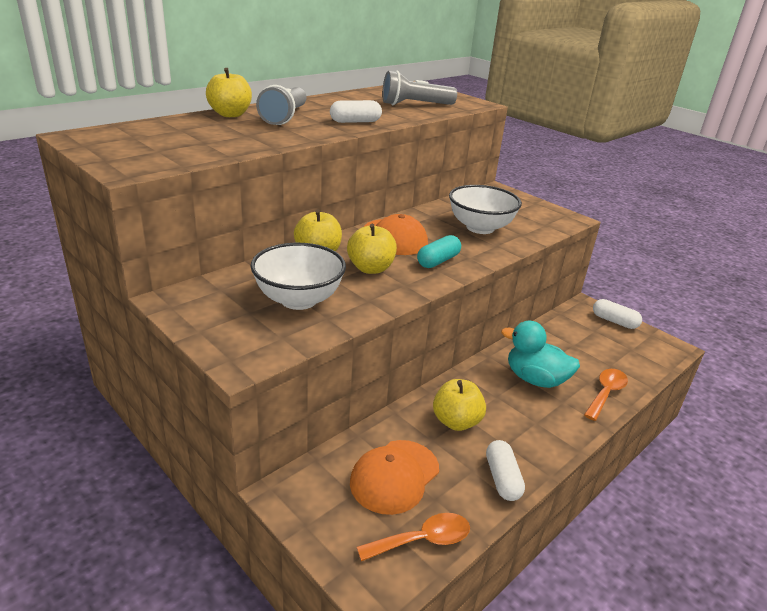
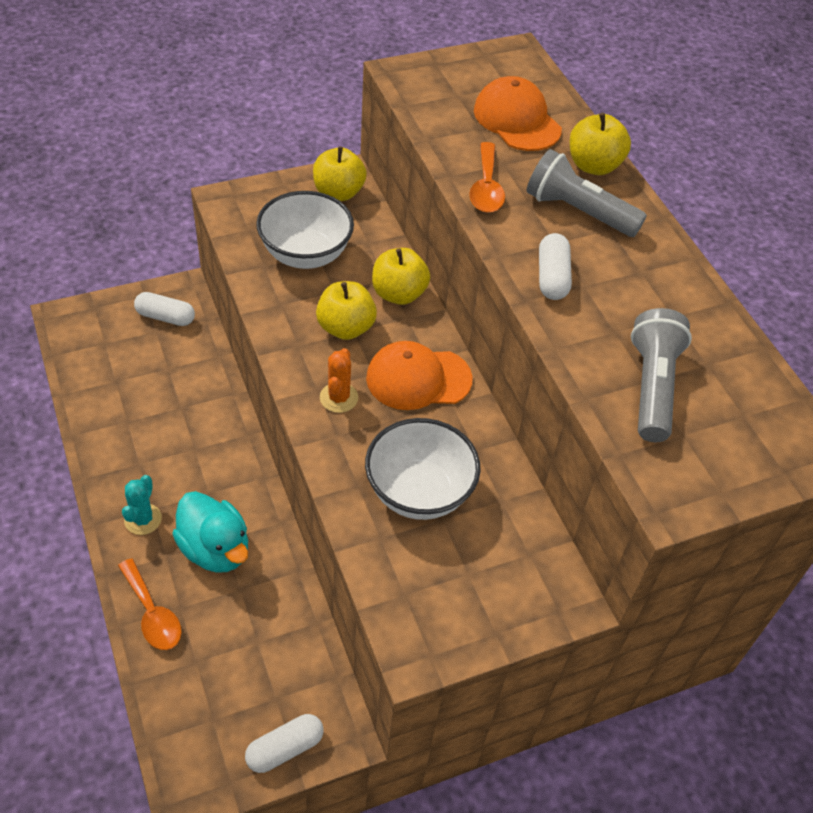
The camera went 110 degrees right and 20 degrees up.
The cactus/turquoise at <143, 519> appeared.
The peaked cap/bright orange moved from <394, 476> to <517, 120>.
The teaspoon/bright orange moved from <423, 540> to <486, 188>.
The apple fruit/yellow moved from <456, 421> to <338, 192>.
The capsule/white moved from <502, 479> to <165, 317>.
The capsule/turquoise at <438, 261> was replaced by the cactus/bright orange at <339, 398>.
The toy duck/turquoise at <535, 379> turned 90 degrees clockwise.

--- --- ---

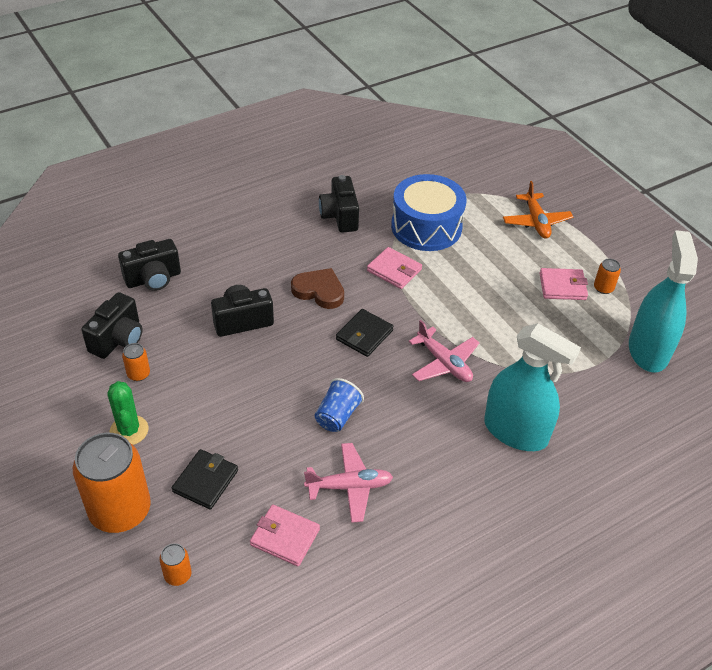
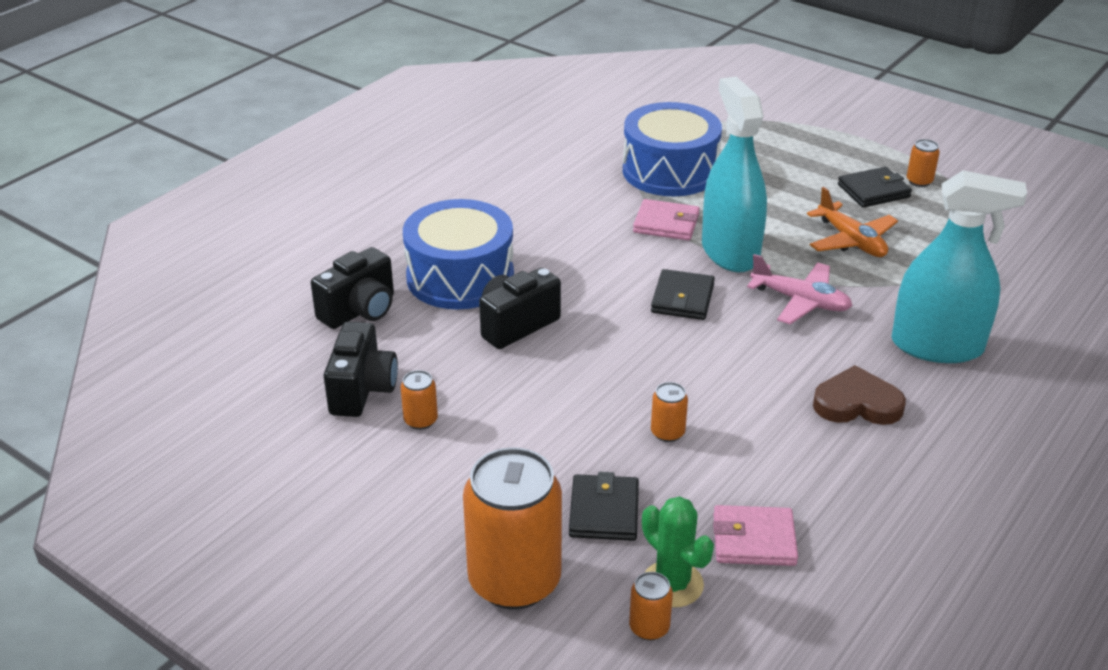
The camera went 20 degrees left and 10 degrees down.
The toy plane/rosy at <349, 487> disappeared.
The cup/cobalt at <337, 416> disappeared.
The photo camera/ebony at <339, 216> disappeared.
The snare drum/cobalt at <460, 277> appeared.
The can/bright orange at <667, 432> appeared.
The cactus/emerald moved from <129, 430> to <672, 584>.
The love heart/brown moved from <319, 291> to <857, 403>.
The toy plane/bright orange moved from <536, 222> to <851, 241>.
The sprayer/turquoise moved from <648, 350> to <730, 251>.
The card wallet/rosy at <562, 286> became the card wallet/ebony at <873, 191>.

--- --- ---

Exercise -
The word "plane" may turn up on some lines of these records; say how many, with no other words.

Final answer -
2